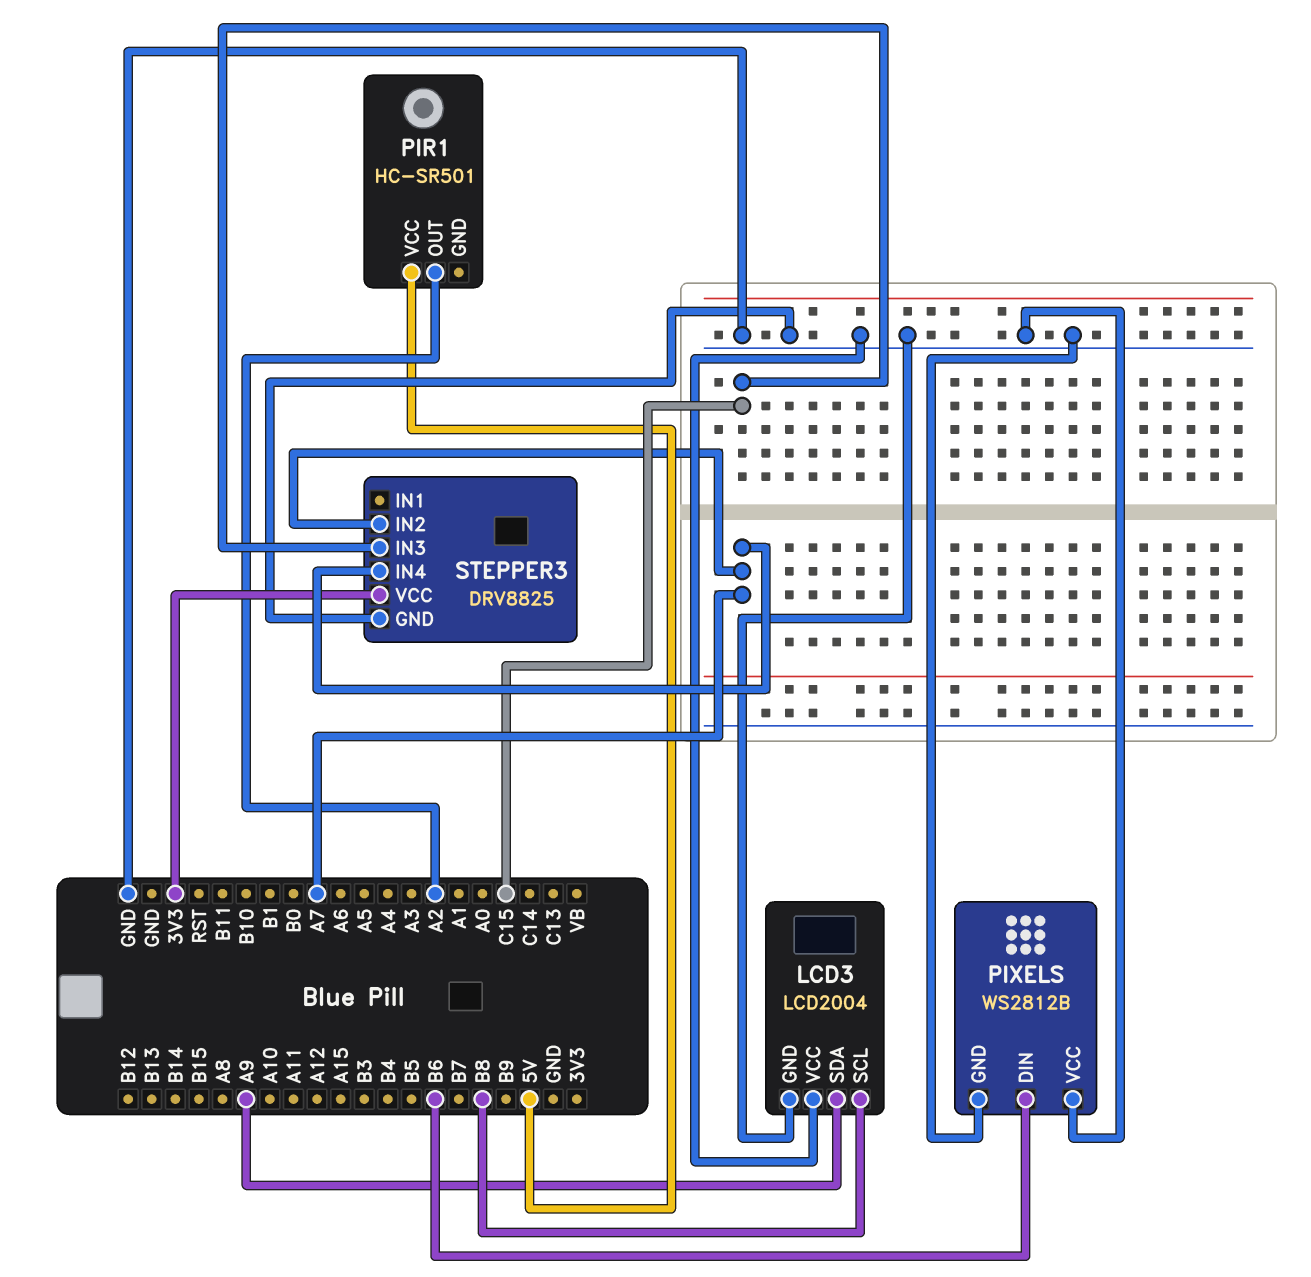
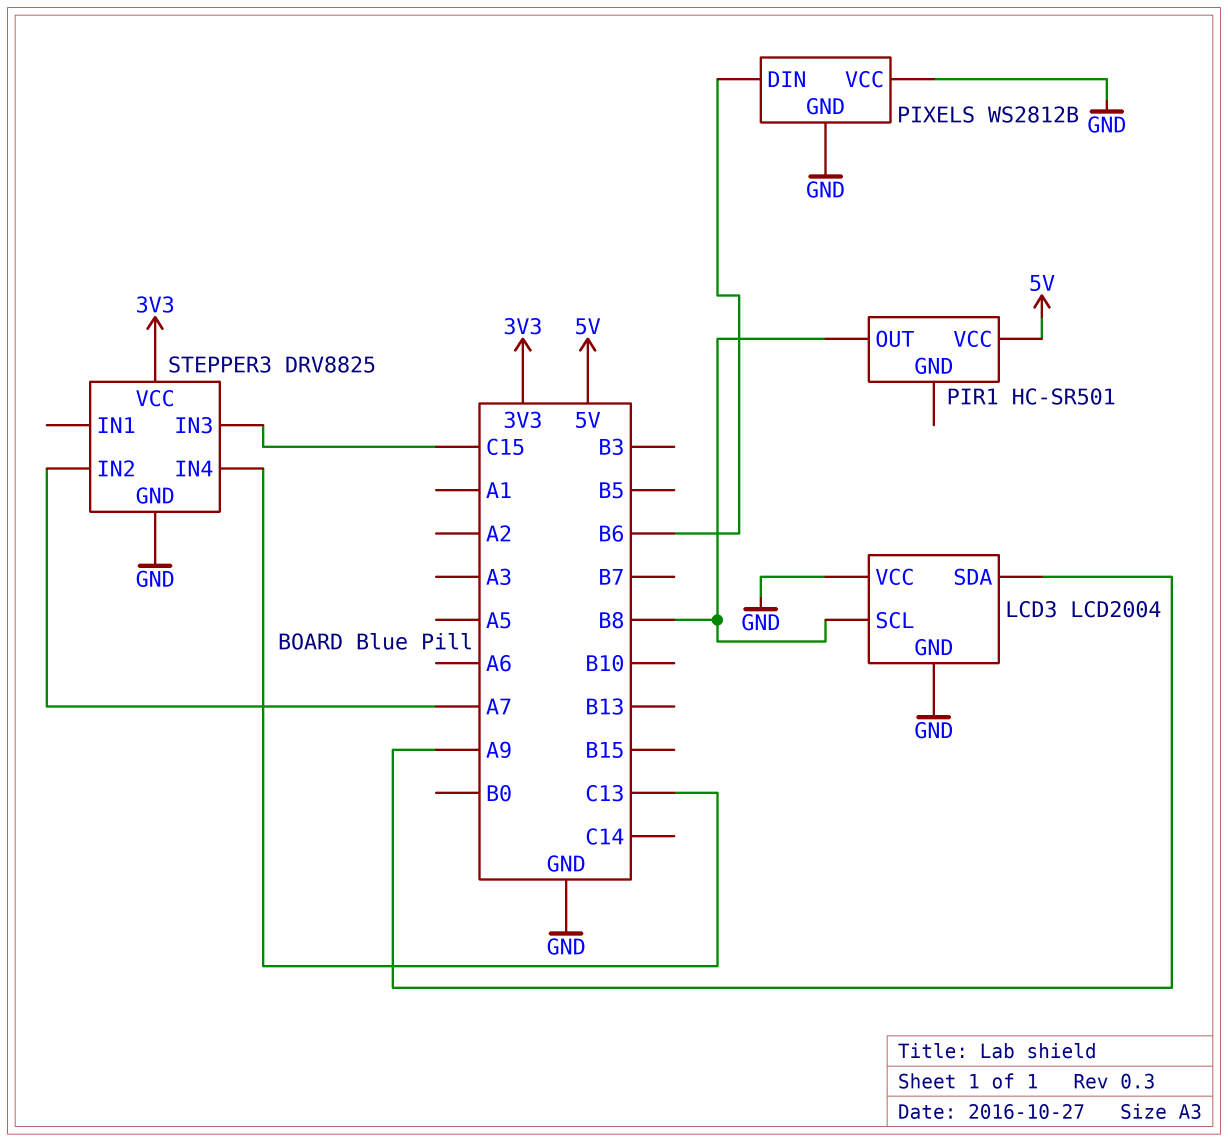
PIR1 pin OUT: A2 -> B8
STEPPER3 pin IN4: A7 -> C13

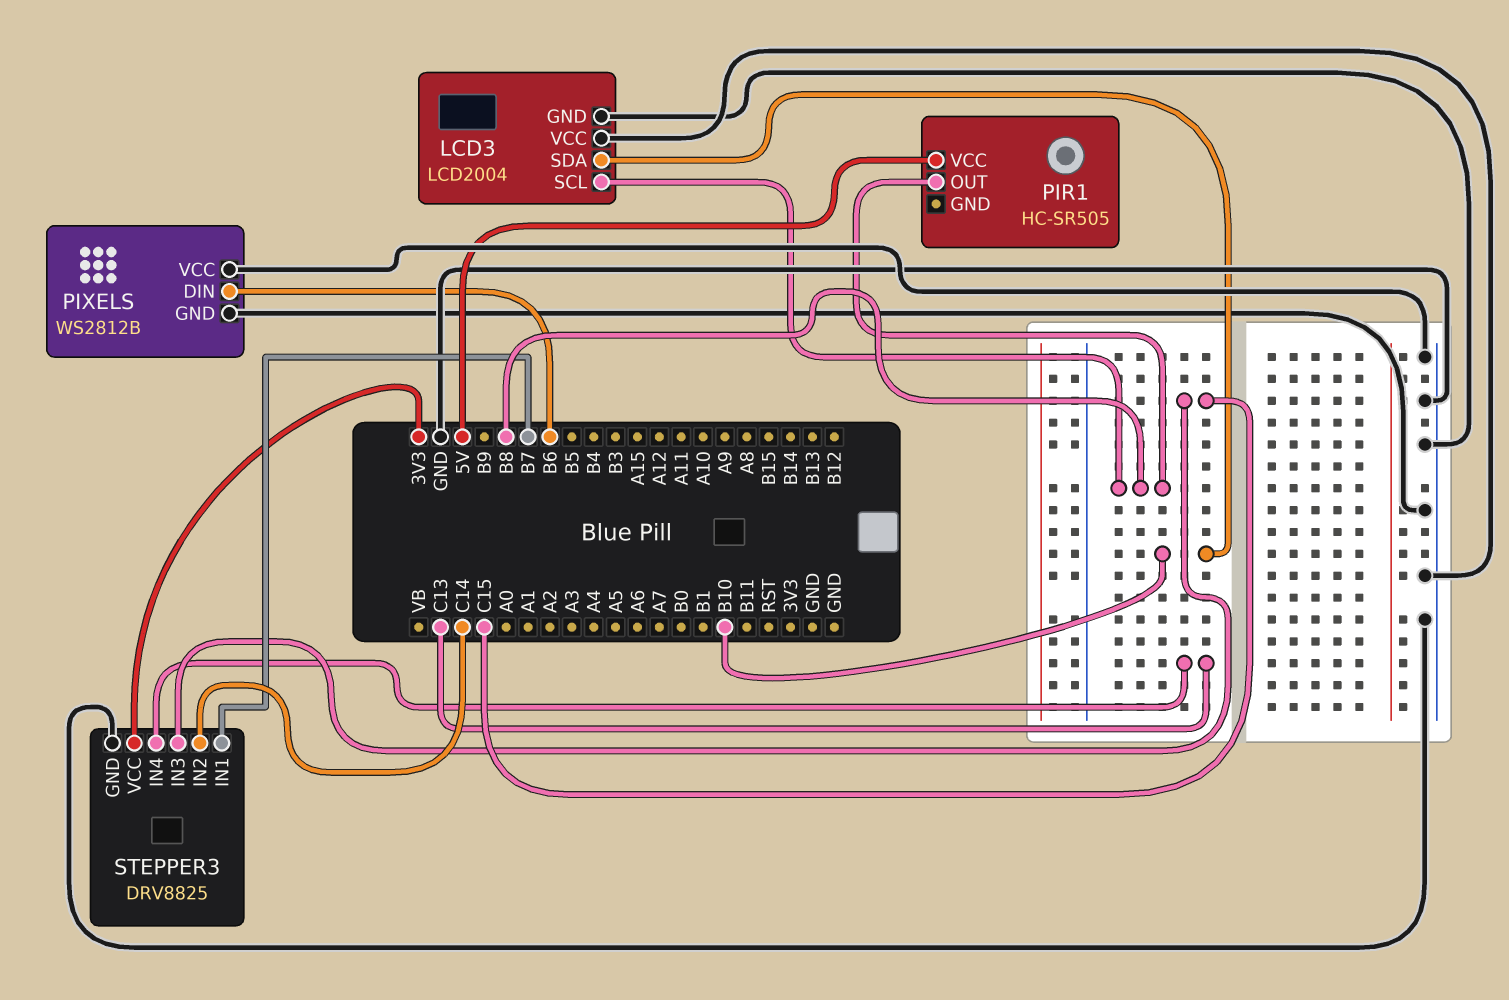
LCD3 pin SDA: A9 -> B10
PIR1: HC-SR501 -> HC-SR505
STEPPER3 pin IN1: none -> B7
STEPPER3 pin IN2: A7 -> C14

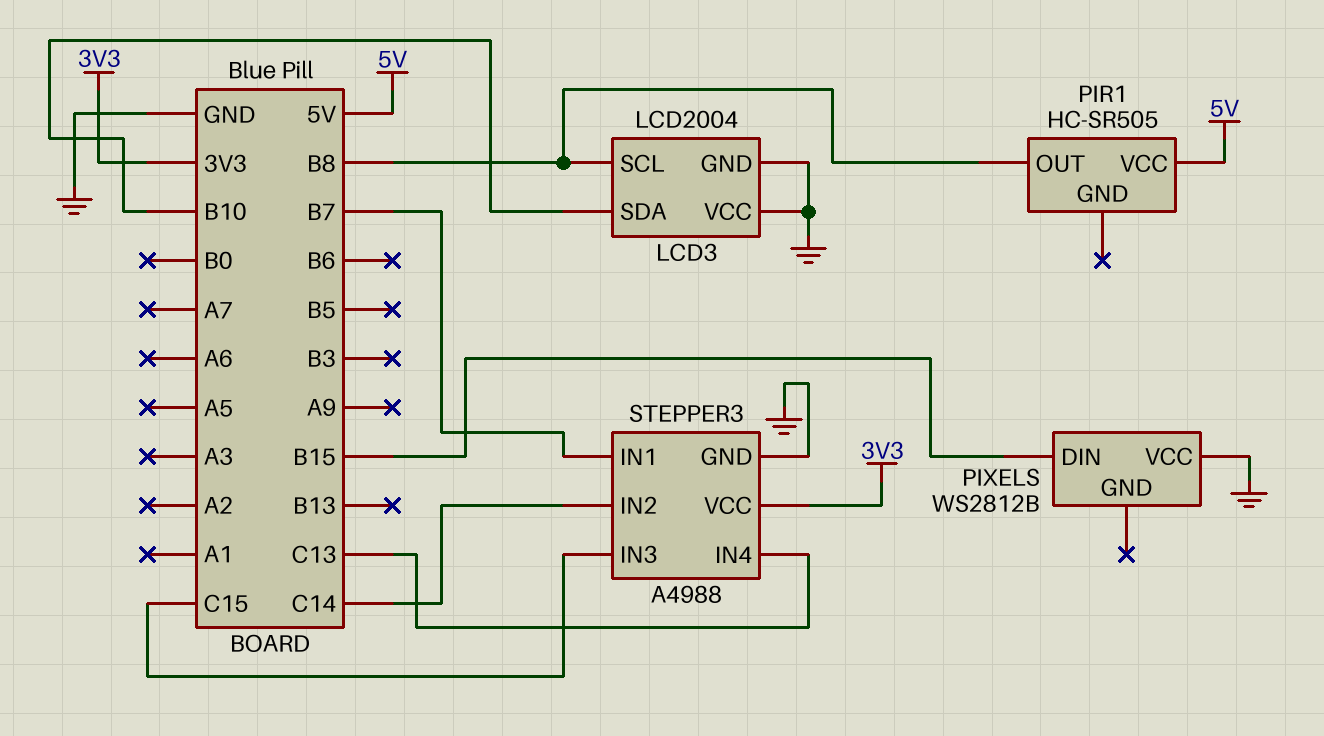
PIXELS pin DIN: B6 -> B15
PIXELS pin GND: GND -> none
STEPPER3: DRV8825 -> A4988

### Required action
A word-for-word copy of the records is required. Leave out every picture.

### Response
PIR1 pin OUT: A2 -> B8
STEPPER3 pin IN4: A7 -> C13

LCD3 pin SDA: A9 -> B10
PIR1: HC-SR501 -> HC-SR505
STEPPER3 pin IN1: none -> B7
STEPPER3 pin IN2: A7 -> C14

PIXELS pin DIN: B6 -> B15
PIXELS pin GND: GND -> none
STEPPER3: DRV8825 -> A4988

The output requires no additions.